Top of SOURCE INFORMATION

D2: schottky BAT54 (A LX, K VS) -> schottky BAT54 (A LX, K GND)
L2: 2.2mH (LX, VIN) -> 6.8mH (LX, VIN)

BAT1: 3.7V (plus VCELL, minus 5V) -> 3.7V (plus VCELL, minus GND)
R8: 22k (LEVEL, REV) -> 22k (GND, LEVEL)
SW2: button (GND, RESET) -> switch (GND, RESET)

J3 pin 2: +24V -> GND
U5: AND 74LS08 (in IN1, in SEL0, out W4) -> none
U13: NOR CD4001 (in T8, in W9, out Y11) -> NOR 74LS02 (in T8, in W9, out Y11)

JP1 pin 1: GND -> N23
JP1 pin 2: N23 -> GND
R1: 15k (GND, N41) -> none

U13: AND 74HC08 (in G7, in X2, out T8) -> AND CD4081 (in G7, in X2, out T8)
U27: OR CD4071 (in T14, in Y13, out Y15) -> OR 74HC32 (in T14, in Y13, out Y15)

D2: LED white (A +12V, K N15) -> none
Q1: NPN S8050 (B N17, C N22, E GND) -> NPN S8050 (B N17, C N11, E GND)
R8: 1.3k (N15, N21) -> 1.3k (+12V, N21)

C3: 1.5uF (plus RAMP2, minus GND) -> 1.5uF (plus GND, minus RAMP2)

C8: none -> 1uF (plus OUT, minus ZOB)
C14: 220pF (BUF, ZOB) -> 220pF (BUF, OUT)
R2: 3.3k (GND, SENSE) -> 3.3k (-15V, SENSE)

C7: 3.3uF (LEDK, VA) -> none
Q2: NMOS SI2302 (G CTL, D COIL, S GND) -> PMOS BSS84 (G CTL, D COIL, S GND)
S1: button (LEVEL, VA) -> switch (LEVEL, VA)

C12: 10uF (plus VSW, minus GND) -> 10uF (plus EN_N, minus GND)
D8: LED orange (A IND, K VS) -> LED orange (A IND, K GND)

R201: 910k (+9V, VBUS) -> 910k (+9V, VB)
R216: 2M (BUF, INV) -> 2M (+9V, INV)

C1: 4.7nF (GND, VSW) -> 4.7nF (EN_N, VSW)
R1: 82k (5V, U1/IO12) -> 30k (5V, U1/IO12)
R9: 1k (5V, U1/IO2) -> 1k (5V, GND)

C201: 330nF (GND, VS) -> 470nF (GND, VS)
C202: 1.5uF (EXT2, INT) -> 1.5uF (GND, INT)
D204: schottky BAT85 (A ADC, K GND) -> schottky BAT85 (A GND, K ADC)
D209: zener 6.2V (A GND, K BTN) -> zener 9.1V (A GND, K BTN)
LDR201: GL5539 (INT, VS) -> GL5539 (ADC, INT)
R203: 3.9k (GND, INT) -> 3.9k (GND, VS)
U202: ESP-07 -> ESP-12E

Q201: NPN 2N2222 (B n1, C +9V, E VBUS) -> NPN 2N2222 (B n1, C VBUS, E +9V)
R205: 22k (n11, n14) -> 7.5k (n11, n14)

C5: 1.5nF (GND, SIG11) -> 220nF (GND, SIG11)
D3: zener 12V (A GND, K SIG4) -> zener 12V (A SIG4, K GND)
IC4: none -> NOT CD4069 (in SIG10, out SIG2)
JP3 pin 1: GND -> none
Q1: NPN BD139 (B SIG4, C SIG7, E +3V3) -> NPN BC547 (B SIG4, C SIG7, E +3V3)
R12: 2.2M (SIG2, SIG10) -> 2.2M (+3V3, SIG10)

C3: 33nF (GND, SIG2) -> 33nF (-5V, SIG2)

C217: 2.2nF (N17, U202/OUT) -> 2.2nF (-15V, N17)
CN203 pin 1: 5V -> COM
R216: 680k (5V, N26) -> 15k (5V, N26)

Bottom of SOURCE INFORMATION

Please return the data above in full, without altering a single line.

D2: schottky BAT54 (A LX, K VS) -> schottky BAT54 (A LX, K GND)
L2: 2.2mH (LX, VIN) -> 6.8mH (LX, VIN)

BAT1: 3.7V (plus VCELL, minus 5V) -> 3.7V (plus VCELL, minus GND)
R8: 22k (LEVEL, REV) -> 22k (GND, LEVEL)
SW2: button (GND, RESET) -> switch (GND, RESET)

J3 pin 2: +24V -> GND
U5: AND 74LS08 (in IN1, in SEL0, out W4) -> none
U13: NOR CD4001 (in T8, in W9, out Y11) -> NOR 74LS02 (in T8, in W9, out Y11)

JP1 pin 1: GND -> N23
JP1 pin 2: N23 -> GND
R1: 15k (GND, N41) -> none

U13: AND 74HC08 (in G7, in X2, out T8) -> AND CD4081 (in G7, in X2, out T8)
U27: OR CD4071 (in T14, in Y13, out Y15) -> OR 74HC32 (in T14, in Y13, out Y15)

D2: LED white (A +12V, K N15) -> none
Q1: NPN S8050 (B N17, C N22, E GND) -> NPN S8050 (B N17, C N11, E GND)
R8: 1.3k (N15, N21) -> 1.3k (+12V, N21)

C3: 1.5uF (plus RAMP2, minus GND) -> 1.5uF (plus GND, minus RAMP2)

C8: none -> 1uF (plus OUT, minus ZOB)
C14: 220pF (BUF, ZOB) -> 220pF (BUF, OUT)
R2: 3.3k (GND, SENSE) -> 3.3k (-15V, SENSE)

C7: 3.3uF (LEDK, VA) -> none
Q2: NMOS SI2302 (G CTL, D COIL, S GND) -> PMOS BSS84 (G CTL, D COIL, S GND)
S1: button (LEVEL, VA) -> switch (LEVEL, VA)

C12: 10uF (plus VSW, minus GND) -> 10uF (plus EN_N, minus GND)
D8: LED orange (A IND, K VS) -> LED orange (A IND, K GND)

R201: 910k (+9V, VBUS) -> 910k (+9V, VB)
R216: 2M (BUF, INV) -> 2M (+9V, INV)

C1: 4.7nF (GND, VSW) -> 4.7nF (EN_N, VSW)
R1: 82k (5V, U1/IO12) -> 30k (5V, U1/IO12)
R9: 1k (5V, U1/IO2) -> 1k (5V, GND)

C201: 330nF (GND, VS) -> 470nF (GND, VS)
C202: 1.5uF (EXT2, INT) -> 1.5uF (GND, INT)
D204: schottky BAT85 (A ADC, K GND) -> schottky BAT85 (A GND, K ADC)
D209: zener 6.2V (A GND, K BTN) -> zener 9.1V (A GND, K BTN)
LDR201: GL5539 (INT, VS) -> GL5539 (ADC, INT)
R203: 3.9k (GND, INT) -> 3.9k (GND, VS)
U202: ESP-07 -> ESP-12E

Q201: NPN 2N2222 (B n1, C +9V, E VBUS) -> NPN 2N2222 (B n1, C VBUS, E +9V)
R205: 22k (n11, n14) -> 7.5k (n11, n14)

C5: 1.5nF (GND, SIG11) -> 220nF (GND, SIG11)
D3: zener 12V (A GND, K SIG4) -> zener 12V (A SIG4, K GND)
IC4: none -> NOT CD4069 (in SIG10, out SIG2)
JP3 pin 1: GND -> none
Q1: NPN BD139 (B SIG4, C SIG7, E +3V3) -> NPN BC547 (B SIG4, C SIG7, E +3V3)
R12: 2.2M (SIG2, SIG10) -> 2.2M (+3V3, SIG10)

C3: 33nF (GND, SIG2) -> 33nF (-5V, SIG2)

C217: 2.2nF (N17, U202/OUT) -> 2.2nF (-15V, N17)
CN203 pin 1: 5V -> COM
R216: 680k (5V, N26) -> 15k (5V, N26)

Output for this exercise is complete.